> [Goal of the exercise] Print the records below once again, exactly as they were given.

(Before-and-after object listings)
____

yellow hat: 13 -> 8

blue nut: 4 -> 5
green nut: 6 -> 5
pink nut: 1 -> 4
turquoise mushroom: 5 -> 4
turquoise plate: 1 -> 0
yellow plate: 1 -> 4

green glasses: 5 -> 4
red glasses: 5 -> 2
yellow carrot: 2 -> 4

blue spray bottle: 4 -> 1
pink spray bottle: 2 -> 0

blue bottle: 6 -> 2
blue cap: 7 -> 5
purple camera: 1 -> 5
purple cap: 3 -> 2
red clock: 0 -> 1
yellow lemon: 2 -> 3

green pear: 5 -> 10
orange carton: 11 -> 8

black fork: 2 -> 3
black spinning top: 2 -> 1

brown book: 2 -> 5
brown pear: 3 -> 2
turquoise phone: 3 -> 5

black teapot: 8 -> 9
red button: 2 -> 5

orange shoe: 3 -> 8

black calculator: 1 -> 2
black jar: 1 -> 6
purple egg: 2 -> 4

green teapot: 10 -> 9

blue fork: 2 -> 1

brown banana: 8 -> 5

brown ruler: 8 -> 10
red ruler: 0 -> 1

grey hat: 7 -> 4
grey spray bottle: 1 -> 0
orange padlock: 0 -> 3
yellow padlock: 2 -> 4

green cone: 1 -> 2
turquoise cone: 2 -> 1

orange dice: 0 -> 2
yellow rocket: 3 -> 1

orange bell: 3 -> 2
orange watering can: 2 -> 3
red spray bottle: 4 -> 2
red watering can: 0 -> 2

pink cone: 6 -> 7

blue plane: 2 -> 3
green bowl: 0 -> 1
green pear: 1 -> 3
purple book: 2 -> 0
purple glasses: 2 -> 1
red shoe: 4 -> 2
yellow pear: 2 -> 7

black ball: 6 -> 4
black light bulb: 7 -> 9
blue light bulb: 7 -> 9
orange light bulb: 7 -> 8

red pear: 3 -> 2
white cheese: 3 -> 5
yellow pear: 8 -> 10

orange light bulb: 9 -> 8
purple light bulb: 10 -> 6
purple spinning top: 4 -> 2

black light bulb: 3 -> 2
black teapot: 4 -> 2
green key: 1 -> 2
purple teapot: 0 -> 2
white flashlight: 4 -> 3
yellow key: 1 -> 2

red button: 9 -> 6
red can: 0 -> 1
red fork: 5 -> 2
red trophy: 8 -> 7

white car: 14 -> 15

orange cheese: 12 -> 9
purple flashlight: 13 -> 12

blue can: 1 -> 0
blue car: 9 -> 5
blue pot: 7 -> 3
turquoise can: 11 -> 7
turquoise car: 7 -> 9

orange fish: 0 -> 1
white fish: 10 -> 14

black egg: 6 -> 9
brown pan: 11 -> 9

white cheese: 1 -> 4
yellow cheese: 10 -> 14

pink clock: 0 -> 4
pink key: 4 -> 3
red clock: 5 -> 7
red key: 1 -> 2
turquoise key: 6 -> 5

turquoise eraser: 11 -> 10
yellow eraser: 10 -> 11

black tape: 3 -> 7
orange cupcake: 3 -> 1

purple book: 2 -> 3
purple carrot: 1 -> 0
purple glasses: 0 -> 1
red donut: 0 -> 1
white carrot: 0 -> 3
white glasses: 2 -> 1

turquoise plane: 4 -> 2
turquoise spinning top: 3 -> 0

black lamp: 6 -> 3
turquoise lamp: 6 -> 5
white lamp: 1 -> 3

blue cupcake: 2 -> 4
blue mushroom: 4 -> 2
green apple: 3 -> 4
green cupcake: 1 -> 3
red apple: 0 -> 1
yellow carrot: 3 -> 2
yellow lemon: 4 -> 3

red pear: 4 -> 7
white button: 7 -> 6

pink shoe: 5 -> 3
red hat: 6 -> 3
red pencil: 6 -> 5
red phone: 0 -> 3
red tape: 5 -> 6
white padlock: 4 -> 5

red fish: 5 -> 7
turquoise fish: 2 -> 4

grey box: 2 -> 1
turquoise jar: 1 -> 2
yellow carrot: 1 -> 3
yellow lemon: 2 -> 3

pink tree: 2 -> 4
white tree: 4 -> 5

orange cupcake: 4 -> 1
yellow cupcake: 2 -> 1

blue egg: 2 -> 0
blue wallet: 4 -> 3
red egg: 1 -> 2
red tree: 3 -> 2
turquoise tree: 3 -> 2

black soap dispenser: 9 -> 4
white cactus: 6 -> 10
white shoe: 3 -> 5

____

> [Task result]
yellow hat: 13 -> 8

blue nut: 4 -> 5
green nut: 6 -> 5
pink nut: 1 -> 4
turquoise mushroom: 5 -> 4
turquoise plate: 1 -> 0
yellow plate: 1 -> 4

green glasses: 5 -> 4
red glasses: 5 -> 2
yellow carrot: 2 -> 4

blue spray bottle: 4 -> 1
pink spray bottle: 2 -> 0

blue bottle: 6 -> 2
blue cap: 7 -> 5
purple camera: 1 -> 5
purple cap: 3 -> 2
red clock: 0 -> 1
yellow lemon: 2 -> 3

green pear: 5 -> 10
orange carton: 11 -> 8

black fork: 2 -> 3
black spinning top: 2 -> 1

brown book: 2 -> 5
brown pear: 3 -> 2
turquoise phone: 3 -> 5

black teapot: 8 -> 9
red button: 2 -> 5

orange shoe: 3 -> 8

black calculator: 1 -> 2
black jar: 1 -> 6
purple egg: 2 -> 4

green teapot: 10 -> 9

blue fork: 2 -> 1

brown banana: 8 -> 5

brown ruler: 8 -> 10
red ruler: 0 -> 1

grey hat: 7 -> 4
grey spray bottle: 1 -> 0
orange padlock: 0 -> 3
yellow padlock: 2 -> 4

green cone: 1 -> 2
turquoise cone: 2 -> 1

orange dice: 0 -> 2
yellow rocket: 3 -> 1

orange bell: 3 -> 2
orange watering can: 2 -> 3
red spray bottle: 4 -> 2
red watering can: 0 -> 2

pink cone: 6 -> 7

blue plane: 2 -> 3
green bowl: 0 -> 1
green pear: 1 -> 3
purple book: 2 -> 0
purple glasses: 2 -> 1
red shoe: 4 -> 2
yellow pear: 2 -> 7

black ball: 6 -> 4
black light bulb: 7 -> 9
blue light bulb: 7 -> 9
orange light bulb: 7 -> 8

red pear: 3 -> 2
white cheese: 3 -> 5
yellow pear: 8 -> 10

orange light bulb: 9 -> 8
purple light bulb: 10 -> 6
purple spinning top: 4 -> 2

black light bulb: 3 -> 2
black teapot: 4 -> 2
green key: 1 -> 2
purple teapot: 0 -> 2
white flashlight: 4 -> 3
yellow key: 1 -> 2

red button: 9 -> 6
red can: 0 -> 1
red fork: 5 -> 2
red trophy: 8 -> 7

white car: 14 -> 15

orange cheese: 12 -> 9
purple flashlight: 13 -> 12

blue can: 1 -> 0
blue car: 9 -> 5
blue pot: 7 -> 3
turquoise can: 11 -> 7
turquoise car: 7 -> 9

orange fish: 0 -> 1
white fish: 10 -> 14

black egg: 6 -> 9
brown pan: 11 -> 9

white cheese: 1 -> 4
yellow cheese: 10 -> 14

pink clock: 0 -> 4
pink key: 4 -> 3
red clock: 5 -> 7
red key: 1 -> 2
turquoise key: 6 -> 5

turquoise eraser: 11 -> 10
yellow eraser: 10 -> 11

black tape: 3 -> 7
orange cupcake: 3 -> 1

purple book: 2 -> 3
purple carrot: 1 -> 0
purple glasses: 0 -> 1
red donut: 0 -> 1
white carrot: 0 -> 3
white glasses: 2 -> 1

turquoise plane: 4 -> 2
turquoise spinning top: 3 -> 0

black lamp: 6 -> 3
turquoise lamp: 6 -> 5
white lamp: 1 -> 3

blue cupcake: 2 -> 4
blue mushroom: 4 -> 2
green apple: 3 -> 4
green cupcake: 1 -> 3
red apple: 0 -> 1
yellow carrot: 3 -> 2
yellow lemon: 4 -> 3

red pear: 4 -> 7
white button: 7 -> 6

pink shoe: 5 -> 3
red hat: 6 -> 3
red pencil: 6 -> 5
red phone: 0 -> 3
red tape: 5 -> 6
white padlock: 4 -> 5

red fish: 5 -> 7
turquoise fish: 2 -> 4

grey box: 2 -> 1
turquoise jar: 1 -> 2
yellow carrot: 1 -> 3
yellow lemon: 2 -> 3

pink tree: 2 -> 4
white tree: 4 -> 5

orange cupcake: 4 -> 1
yellow cupcake: 2 -> 1

blue egg: 2 -> 0
blue wallet: 4 -> 3
red egg: 1 -> 2
red tree: 3 -> 2
turquoise tree: 3 -> 2

black soap dispenser: 9 -> 4
white cactus: 6 -> 10
white shoe: 3 -> 5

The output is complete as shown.